RECORDS SHOWN:
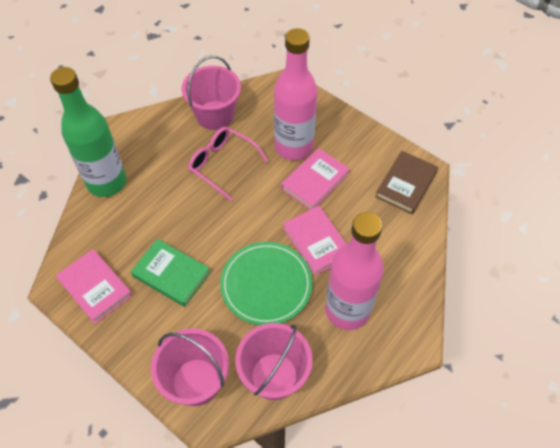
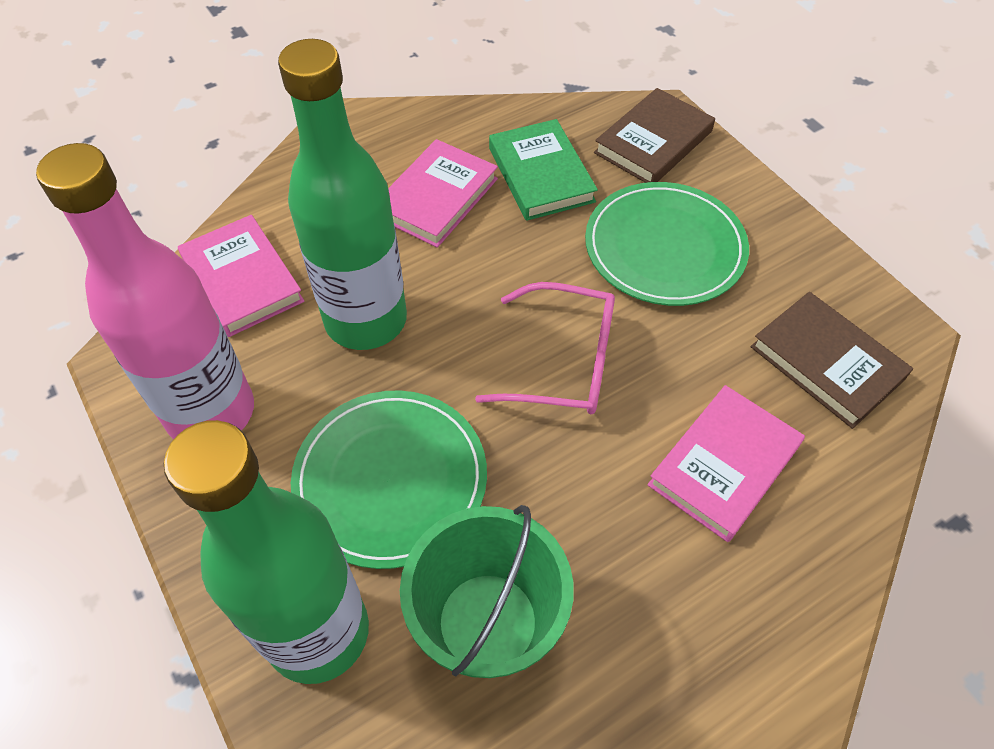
brown book: 1 -> 2
green bottle: 1 -> 2
green bucket: 0 -> 1
green plate: 1 -> 2
pink bottle: 2 -> 1
pink bucket: 3 -> 0

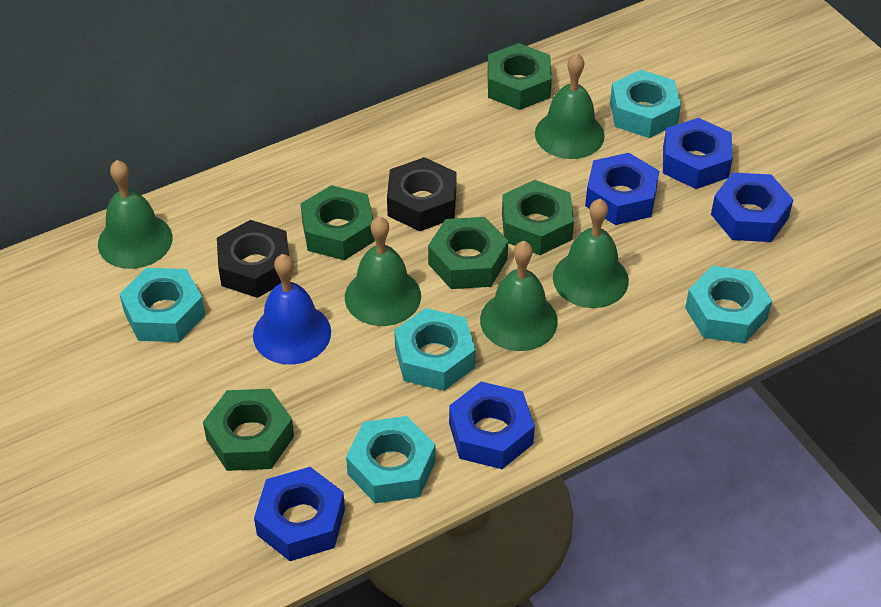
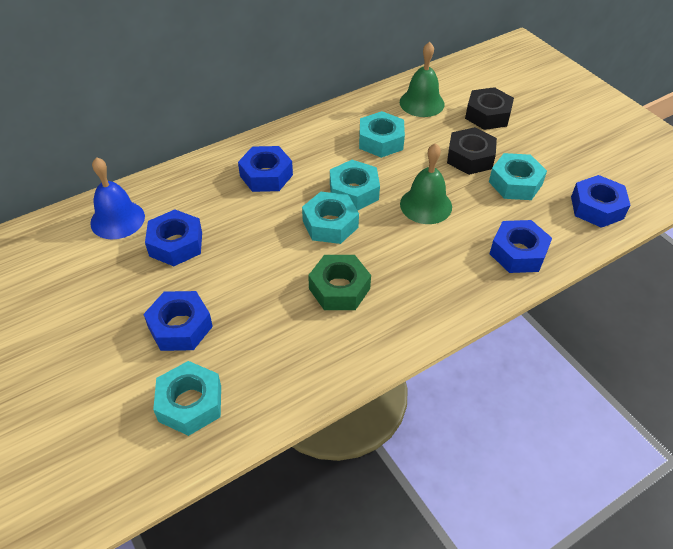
green bell: 5 -> 2
green nut: 5 -> 1

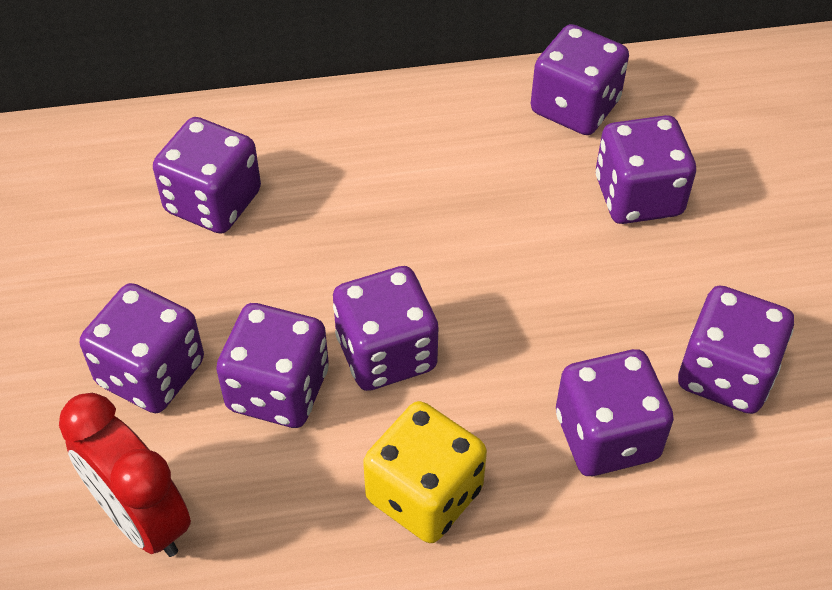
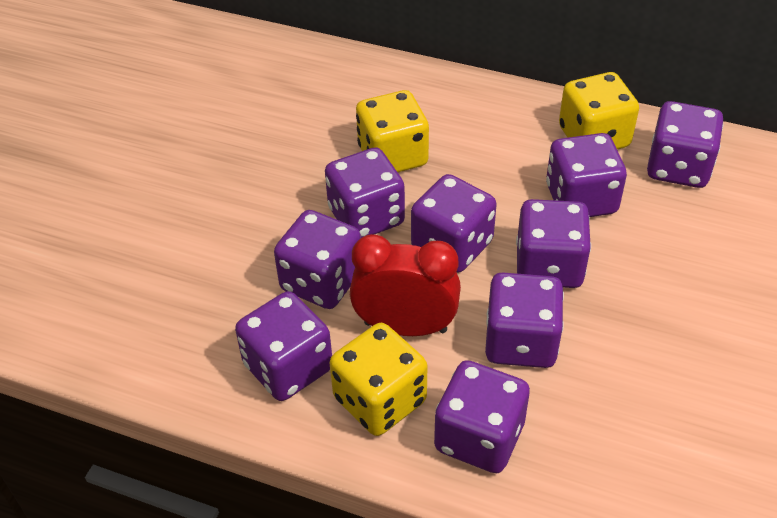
purple dice: 8 -> 9
yellow dice: 1 -> 3

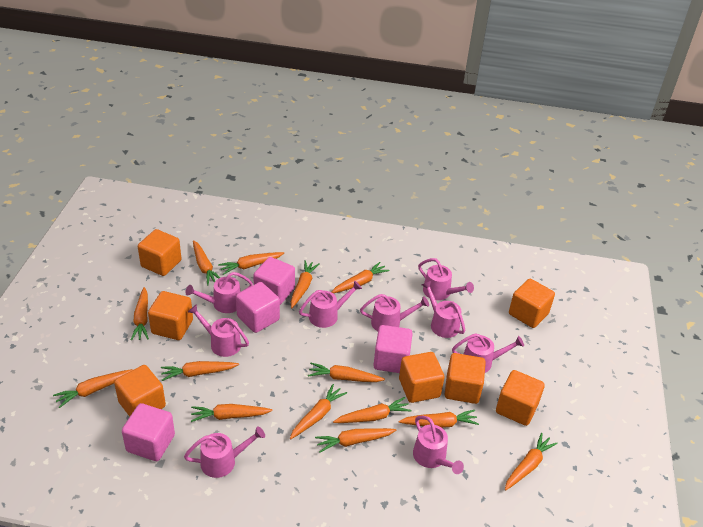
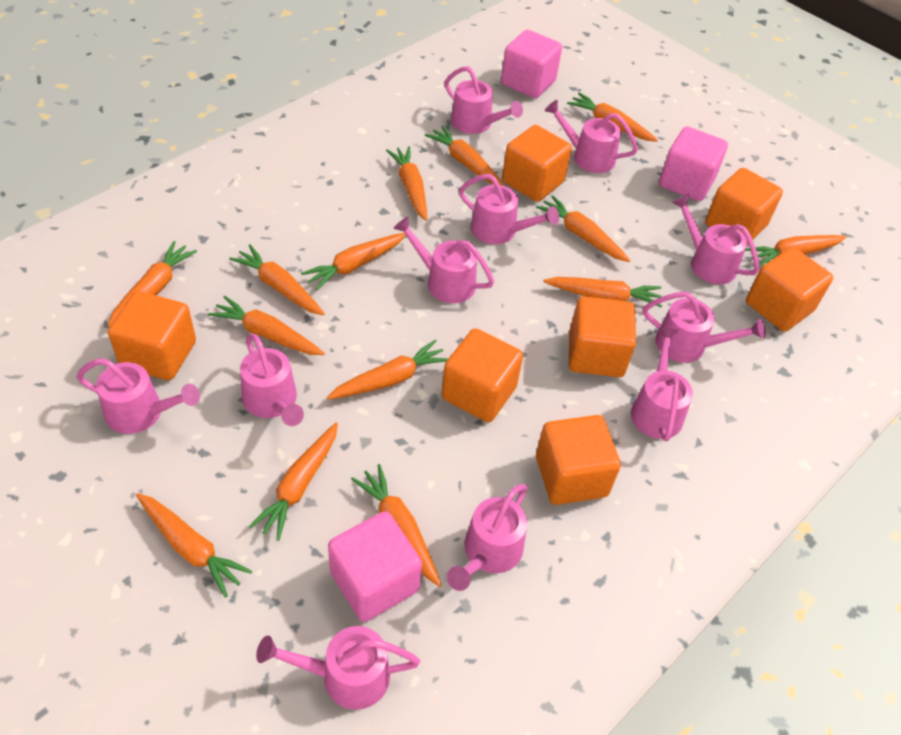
pink cube: 4 -> 3
pink watering can: 9 -> 11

REQUIREMENT: Full transcription of the material, exact in every line, without images.

ANSWER SECTION:
brown book: 1 -> 2
green bottle: 1 -> 2
green bucket: 0 -> 1
green plate: 1 -> 2
pink bottle: 2 -> 1
pink bucket: 3 -> 0

green bell: 5 -> 2
green nut: 5 -> 1

purple dice: 8 -> 9
yellow dice: 1 -> 3

pink cube: 4 -> 3
pink watering can: 9 -> 11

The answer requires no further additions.